[Count change data]
- Opening Delimiter -
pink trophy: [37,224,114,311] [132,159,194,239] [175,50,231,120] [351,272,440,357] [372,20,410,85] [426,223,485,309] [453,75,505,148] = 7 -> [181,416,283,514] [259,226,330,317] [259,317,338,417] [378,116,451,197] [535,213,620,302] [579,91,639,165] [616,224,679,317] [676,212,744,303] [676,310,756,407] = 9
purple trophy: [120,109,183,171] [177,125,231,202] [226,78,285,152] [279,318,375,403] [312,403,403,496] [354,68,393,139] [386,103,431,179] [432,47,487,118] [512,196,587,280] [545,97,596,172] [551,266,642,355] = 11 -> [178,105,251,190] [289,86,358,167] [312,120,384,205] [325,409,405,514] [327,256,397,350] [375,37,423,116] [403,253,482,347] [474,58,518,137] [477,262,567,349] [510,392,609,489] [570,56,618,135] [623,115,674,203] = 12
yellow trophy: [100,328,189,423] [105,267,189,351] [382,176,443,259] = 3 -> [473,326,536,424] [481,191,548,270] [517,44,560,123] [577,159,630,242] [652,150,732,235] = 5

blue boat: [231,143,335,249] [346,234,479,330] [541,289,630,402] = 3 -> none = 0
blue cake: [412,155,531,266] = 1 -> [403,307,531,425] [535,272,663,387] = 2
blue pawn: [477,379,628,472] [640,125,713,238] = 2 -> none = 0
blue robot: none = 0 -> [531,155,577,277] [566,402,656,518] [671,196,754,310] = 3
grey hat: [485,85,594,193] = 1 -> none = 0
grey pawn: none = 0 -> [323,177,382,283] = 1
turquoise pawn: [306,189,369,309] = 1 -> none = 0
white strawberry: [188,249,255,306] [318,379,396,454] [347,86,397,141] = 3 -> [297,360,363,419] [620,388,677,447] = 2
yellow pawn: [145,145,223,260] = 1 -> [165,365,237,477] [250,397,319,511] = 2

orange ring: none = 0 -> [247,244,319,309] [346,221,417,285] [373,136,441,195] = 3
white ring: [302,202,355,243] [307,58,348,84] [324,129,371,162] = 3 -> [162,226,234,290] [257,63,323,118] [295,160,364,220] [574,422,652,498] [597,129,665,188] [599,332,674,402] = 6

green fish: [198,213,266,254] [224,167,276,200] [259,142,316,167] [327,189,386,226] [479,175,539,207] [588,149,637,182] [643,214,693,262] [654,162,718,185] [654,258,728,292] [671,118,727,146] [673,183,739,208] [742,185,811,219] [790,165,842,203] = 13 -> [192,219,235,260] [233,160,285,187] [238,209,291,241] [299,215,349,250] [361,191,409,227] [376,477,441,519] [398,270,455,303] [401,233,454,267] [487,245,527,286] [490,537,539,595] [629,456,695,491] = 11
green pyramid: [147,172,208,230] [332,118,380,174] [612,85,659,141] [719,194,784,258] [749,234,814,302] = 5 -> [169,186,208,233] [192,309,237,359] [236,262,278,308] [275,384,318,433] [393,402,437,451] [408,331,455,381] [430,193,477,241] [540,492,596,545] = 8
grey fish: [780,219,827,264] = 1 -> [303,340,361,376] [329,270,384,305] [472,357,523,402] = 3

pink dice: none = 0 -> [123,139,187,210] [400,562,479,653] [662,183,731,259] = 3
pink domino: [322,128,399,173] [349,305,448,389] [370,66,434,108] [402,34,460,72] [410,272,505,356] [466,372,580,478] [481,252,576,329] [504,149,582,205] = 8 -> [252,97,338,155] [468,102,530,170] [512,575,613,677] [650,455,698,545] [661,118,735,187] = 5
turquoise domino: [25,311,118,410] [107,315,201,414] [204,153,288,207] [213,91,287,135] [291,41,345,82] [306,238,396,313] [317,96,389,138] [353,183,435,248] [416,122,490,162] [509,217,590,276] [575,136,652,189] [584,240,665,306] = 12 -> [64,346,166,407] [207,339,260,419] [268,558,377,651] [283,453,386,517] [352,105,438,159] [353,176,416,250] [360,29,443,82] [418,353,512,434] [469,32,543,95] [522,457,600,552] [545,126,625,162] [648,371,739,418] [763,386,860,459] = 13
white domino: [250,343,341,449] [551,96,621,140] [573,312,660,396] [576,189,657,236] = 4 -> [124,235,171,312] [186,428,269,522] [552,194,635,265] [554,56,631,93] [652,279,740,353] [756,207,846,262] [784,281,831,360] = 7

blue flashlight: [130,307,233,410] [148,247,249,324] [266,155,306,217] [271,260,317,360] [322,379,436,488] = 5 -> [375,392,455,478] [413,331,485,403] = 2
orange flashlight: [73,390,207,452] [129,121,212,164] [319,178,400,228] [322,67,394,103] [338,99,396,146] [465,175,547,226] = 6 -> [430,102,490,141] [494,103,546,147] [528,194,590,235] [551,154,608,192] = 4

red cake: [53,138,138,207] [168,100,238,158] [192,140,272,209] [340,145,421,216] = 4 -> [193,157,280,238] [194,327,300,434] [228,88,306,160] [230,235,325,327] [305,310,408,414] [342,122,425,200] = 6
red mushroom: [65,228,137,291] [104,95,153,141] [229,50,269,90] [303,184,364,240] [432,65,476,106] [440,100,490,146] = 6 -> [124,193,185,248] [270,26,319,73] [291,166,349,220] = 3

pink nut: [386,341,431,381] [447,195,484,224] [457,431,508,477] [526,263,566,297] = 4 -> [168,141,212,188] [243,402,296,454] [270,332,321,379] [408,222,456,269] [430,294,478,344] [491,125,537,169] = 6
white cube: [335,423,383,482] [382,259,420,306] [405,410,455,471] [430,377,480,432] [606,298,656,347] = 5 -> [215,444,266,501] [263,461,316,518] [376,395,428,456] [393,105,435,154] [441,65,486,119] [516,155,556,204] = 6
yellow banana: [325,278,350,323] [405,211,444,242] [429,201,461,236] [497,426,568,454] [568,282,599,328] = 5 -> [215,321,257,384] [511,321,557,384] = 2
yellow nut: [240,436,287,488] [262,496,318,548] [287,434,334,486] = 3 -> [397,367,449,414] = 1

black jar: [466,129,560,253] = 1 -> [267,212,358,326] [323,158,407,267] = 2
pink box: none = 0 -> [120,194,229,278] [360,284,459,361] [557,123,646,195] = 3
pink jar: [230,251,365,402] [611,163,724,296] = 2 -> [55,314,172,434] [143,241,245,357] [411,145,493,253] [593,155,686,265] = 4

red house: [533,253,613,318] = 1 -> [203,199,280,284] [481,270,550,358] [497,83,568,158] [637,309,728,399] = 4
- Closing Delimiter -
DIRECTIVE: Return the lines of the records that include the string "pawn".

RESPONSE TO THIS EXERCISE:
blue pawn: [477,379,628,472] [640,125,713,238] = 2 -> none = 0
grey pawn: none = 0 -> [323,177,382,283] = 1
turquoise pawn: [306,189,369,309] = 1 -> none = 0
yellow pawn: [145,145,223,260] = 1 -> [165,365,237,477] [250,397,319,511] = 2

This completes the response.